Problem requirements: Reproduce every entry below verbatim, omitting the images.

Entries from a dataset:
■ ■ ■ ■ ■ ■ ■

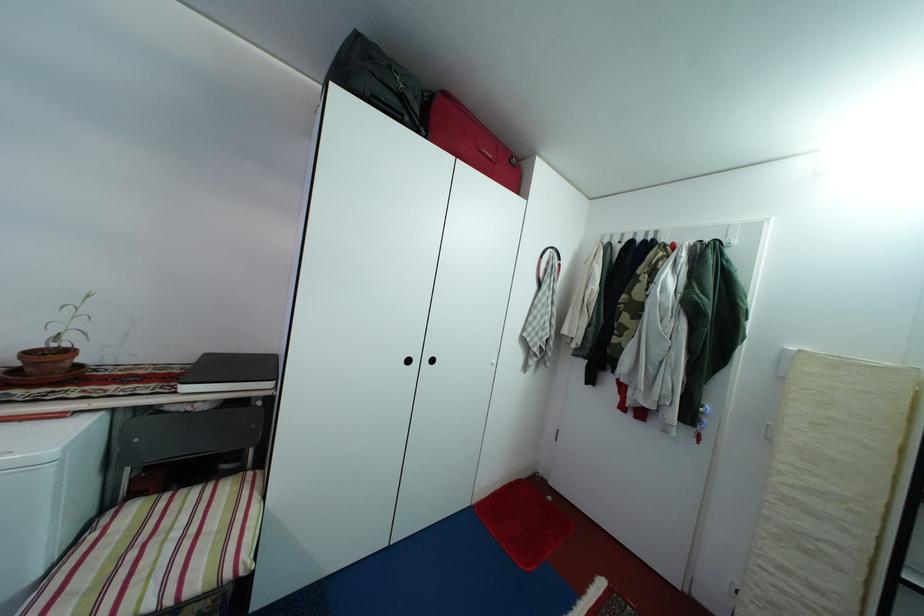
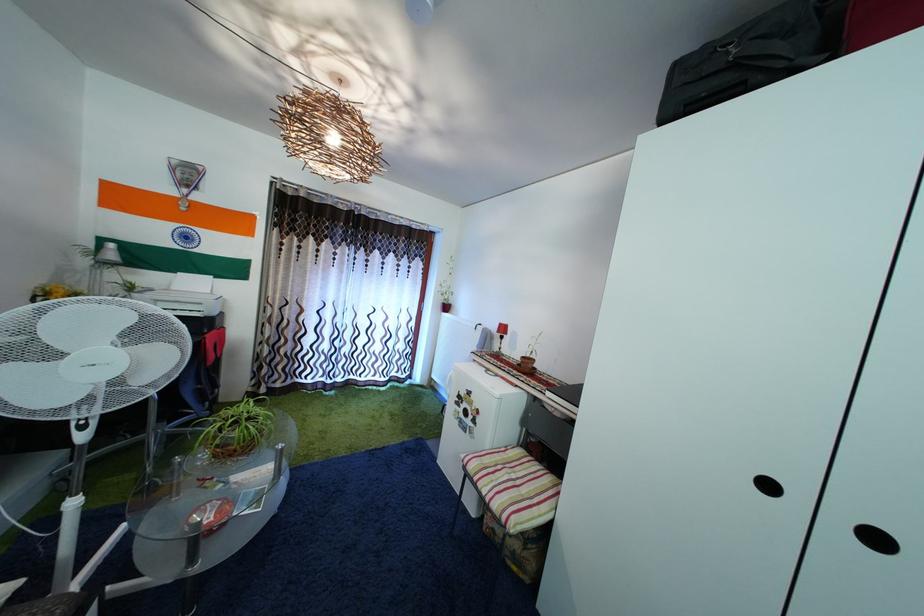
Find the pixel in the second image that matches pixel 185 541 in the first image.

(521, 484)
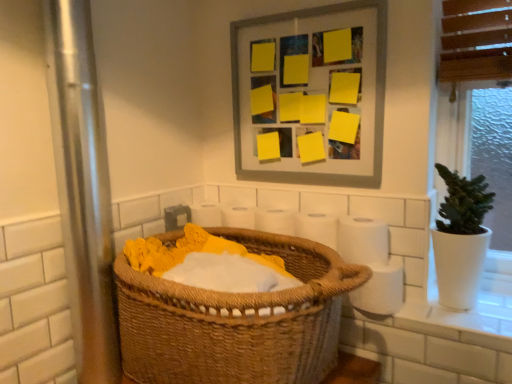
Question: From the image's perspective, is white matte toilet paper at right, the 2th toilet paper positioned from the bottom, over matte gray picture frame at upper center?

Choices:
 (A) yes
 (B) no

Answer: (B)

Question: Is white matte toilet paper at right, which is counted as the 2th toilet paper, starting from the top, to the right of matte gray picture frame at upper center from the viewer's perspective?

Choices:
 (A) no
 (B) yes

Answer: (B)

Question: Is white matte toilet paper at right, which is counted as the 2th toilet paper, starting from the top, smaller than matte gray picture frame at upper center?

Choices:
 (A) yes
 (B) no

Answer: (A)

■ ■ ■ ■ ■ ■ ■

Answer space:
Find the pixel in the second image that matches pixel 185 541 in the first image.

(521, 484)
Question: From the image's perspective, is white matte toilet paper at right, the 2th toilet paper positioned from the bottom, over matte gray picture frame at upper center?

Choices:
 (A) yes
 (B) no

Answer: (B)

Question: Is white matte toilet paper at right, which is counted as the 2th toilet paper, starting from the top, to the right of matte gray picture frame at upper center from the viewer's perspective?

Choices:
 (A) no
 (B) yes

Answer: (B)

Question: Is white matte toilet paper at right, which is counted as the 2th toilet paper, starting from the top, smaller than matte gray picture frame at upper center?

Choices:
 (A) yes
 (B) no

Answer: (A)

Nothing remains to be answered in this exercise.